[Required action] From the line containing "white brick B3 level 1 -> none" down to the last line of the material, return those lines verbatim and only those.

[Records supplied]
#####

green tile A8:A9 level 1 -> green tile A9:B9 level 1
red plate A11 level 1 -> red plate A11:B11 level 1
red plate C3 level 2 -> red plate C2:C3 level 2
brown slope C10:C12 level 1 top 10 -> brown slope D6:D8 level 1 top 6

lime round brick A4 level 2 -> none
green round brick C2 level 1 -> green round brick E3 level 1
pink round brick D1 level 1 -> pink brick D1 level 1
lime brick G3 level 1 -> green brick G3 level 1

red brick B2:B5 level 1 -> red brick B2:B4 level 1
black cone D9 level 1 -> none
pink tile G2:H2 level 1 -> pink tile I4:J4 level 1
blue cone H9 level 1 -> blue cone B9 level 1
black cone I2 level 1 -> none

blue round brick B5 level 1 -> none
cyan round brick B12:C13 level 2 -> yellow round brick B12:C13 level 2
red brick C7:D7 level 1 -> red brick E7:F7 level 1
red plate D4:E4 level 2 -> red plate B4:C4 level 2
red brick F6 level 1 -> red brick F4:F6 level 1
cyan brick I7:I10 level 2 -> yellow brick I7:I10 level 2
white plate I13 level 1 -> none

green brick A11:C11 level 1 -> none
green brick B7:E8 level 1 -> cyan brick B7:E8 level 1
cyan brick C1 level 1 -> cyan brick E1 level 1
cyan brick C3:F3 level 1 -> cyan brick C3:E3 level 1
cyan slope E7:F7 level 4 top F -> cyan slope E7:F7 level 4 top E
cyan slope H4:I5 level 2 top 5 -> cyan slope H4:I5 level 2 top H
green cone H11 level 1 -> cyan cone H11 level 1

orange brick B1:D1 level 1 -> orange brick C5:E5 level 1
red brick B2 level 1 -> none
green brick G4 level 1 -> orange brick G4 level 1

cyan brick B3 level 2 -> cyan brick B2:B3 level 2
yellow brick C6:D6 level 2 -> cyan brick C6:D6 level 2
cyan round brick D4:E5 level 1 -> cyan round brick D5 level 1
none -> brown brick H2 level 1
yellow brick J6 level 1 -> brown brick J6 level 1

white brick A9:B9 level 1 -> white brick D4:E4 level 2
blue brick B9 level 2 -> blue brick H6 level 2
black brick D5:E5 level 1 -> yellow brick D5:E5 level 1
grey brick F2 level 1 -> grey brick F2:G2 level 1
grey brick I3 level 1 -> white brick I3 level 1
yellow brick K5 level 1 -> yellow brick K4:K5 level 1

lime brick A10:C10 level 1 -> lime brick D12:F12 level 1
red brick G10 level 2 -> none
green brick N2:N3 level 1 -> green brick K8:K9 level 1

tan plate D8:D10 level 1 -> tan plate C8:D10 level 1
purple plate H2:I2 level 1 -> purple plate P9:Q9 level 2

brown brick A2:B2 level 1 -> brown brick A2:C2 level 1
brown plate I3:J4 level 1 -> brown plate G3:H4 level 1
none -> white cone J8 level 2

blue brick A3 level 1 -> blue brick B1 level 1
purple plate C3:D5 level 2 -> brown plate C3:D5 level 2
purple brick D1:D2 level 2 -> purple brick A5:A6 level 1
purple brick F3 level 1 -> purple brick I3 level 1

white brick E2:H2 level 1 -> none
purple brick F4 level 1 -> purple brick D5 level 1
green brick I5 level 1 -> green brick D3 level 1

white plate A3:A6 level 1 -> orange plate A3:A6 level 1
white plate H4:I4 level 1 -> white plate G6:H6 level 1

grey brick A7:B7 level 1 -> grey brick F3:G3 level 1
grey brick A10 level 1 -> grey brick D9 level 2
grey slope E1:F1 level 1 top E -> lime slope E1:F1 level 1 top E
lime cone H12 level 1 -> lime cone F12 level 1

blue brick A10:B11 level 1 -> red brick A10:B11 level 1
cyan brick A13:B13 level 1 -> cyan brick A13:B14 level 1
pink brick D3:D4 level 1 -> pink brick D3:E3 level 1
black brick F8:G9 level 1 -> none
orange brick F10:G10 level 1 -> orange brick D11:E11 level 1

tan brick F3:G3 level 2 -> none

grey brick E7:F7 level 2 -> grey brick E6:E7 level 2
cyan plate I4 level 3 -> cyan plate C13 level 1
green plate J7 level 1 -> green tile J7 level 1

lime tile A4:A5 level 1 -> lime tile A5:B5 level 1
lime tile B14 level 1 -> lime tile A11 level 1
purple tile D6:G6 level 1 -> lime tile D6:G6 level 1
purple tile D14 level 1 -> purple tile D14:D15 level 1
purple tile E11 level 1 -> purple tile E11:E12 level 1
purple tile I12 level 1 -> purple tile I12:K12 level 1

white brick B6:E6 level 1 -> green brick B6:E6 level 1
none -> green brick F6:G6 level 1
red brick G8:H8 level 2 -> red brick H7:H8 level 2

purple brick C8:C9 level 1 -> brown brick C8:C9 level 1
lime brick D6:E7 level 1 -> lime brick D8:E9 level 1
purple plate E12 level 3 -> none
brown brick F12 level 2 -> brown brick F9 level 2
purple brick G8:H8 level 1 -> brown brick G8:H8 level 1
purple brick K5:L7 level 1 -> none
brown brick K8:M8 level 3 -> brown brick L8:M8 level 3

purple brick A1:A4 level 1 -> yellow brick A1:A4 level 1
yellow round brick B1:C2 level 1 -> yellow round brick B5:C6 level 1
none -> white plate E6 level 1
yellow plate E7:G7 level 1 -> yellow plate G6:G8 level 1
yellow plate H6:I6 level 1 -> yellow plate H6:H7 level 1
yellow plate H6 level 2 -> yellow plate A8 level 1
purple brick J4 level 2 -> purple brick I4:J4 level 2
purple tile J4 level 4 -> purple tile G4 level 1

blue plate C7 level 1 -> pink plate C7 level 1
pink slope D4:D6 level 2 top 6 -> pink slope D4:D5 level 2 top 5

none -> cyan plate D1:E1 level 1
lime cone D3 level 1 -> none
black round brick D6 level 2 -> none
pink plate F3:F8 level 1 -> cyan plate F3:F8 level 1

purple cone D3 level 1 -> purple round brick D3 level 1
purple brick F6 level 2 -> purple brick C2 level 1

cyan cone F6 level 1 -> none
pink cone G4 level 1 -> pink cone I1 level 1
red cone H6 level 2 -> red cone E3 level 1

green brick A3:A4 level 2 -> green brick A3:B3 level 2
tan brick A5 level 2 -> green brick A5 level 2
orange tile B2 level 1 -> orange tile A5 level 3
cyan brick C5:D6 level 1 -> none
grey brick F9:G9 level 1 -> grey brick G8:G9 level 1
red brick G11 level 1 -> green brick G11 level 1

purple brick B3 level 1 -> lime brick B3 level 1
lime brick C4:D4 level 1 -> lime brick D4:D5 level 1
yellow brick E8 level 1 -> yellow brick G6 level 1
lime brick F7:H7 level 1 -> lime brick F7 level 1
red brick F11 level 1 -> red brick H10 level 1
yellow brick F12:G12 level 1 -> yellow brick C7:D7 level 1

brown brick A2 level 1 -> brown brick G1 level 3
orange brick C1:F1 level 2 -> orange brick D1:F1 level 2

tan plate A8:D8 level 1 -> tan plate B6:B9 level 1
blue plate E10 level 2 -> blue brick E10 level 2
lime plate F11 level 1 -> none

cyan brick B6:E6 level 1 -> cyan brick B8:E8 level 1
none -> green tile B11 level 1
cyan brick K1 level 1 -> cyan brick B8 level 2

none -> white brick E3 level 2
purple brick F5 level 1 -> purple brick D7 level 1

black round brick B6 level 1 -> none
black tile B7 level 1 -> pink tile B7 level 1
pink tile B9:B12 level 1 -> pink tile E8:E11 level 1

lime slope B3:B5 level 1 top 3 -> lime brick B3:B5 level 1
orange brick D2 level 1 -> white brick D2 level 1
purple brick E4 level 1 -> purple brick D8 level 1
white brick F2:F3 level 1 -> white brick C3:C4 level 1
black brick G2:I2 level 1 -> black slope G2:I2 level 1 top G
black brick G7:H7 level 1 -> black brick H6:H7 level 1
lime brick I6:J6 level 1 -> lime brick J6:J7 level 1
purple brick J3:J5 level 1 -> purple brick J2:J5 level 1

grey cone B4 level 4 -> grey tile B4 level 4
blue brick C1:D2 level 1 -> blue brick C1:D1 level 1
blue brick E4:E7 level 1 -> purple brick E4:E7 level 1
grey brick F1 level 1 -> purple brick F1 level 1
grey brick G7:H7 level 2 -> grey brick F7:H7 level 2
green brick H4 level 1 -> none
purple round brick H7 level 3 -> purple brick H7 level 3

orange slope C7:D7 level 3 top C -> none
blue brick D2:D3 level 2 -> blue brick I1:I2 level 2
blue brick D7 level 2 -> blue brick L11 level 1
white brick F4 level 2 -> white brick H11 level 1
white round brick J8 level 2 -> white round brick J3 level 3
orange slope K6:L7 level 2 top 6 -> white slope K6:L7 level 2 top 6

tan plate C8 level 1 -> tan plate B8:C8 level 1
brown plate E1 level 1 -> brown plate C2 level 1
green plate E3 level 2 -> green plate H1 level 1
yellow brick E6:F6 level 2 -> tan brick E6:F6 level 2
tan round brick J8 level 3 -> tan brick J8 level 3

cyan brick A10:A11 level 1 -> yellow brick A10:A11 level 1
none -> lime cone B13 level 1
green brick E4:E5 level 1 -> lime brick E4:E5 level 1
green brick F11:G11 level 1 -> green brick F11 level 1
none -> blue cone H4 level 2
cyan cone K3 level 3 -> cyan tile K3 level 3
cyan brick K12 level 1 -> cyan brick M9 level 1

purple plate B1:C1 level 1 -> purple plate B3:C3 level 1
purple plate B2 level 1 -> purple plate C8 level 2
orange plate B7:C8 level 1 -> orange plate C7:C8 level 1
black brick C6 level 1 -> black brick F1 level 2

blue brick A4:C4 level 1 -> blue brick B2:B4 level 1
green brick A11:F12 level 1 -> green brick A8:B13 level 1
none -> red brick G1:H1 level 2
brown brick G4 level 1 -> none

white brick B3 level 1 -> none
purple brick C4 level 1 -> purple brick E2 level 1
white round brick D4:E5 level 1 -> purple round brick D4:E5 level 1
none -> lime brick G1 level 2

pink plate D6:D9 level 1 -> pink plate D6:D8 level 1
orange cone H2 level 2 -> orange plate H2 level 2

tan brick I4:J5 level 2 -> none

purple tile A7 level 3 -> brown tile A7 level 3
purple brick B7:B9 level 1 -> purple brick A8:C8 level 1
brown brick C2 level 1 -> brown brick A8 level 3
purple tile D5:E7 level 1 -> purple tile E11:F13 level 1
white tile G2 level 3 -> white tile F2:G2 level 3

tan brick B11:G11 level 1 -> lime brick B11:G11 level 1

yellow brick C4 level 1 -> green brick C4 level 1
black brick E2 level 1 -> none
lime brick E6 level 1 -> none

#####

[Exercise response]
white brick B3 level 1 -> none
purple brick C4 level 1 -> purple brick E2 level 1
white round brick D4:E5 level 1 -> purple round brick D4:E5 level 1
none -> lime brick G1 level 2

pink plate D6:D9 level 1 -> pink plate D6:D8 level 1
orange cone H2 level 2 -> orange plate H2 level 2

tan brick I4:J5 level 2 -> none

purple tile A7 level 3 -> brown tile A7 level 3
purple brick B7:B9 level 1 -> purple brick A8:C8 level 1
brown brick C2 level 1 -> brown brick A8 level 3
purple tile D5:E7 level 1 -> purple tile E11:F13 level 1
white tile G2 level 3 -> white tile F2:G2 level 3

tan brick B11:G11 level 1 -> lime brick B11:G11 level 1

yellow brick C4 level 1 -> green brick C4 level 1
black brick E2 level 1 -> none
lime brick E6 level 1 -> none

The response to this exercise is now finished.